• [YOUR TASK] Could you reproduce, exactly as written, every line from the one containing "Hantel (rosa) (267,205,317,254)" through the last line of the records, and nothing else?

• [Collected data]

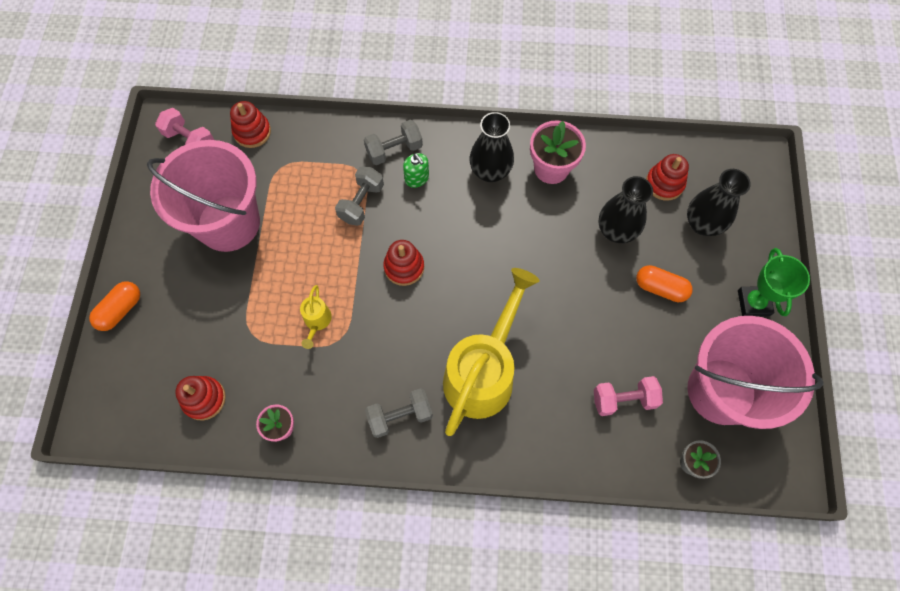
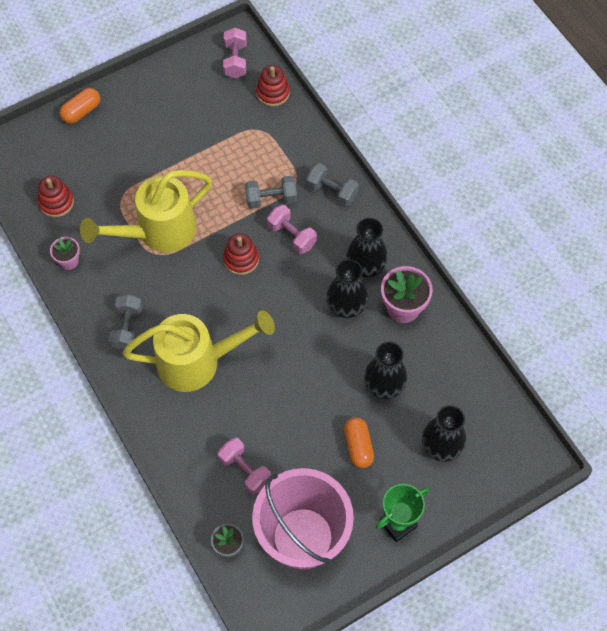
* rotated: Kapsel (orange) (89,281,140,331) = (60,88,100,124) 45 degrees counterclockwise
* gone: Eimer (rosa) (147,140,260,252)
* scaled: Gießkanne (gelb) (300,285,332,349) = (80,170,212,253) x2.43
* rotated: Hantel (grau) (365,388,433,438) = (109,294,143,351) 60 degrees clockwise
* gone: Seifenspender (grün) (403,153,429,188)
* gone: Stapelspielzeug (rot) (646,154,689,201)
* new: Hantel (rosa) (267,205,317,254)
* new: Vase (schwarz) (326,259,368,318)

• [RESULT FOR THIS TASK]
* new: Hantel (rosa) (267,205,317,254)
* new: Vase (schwarz) (326,259,368,318)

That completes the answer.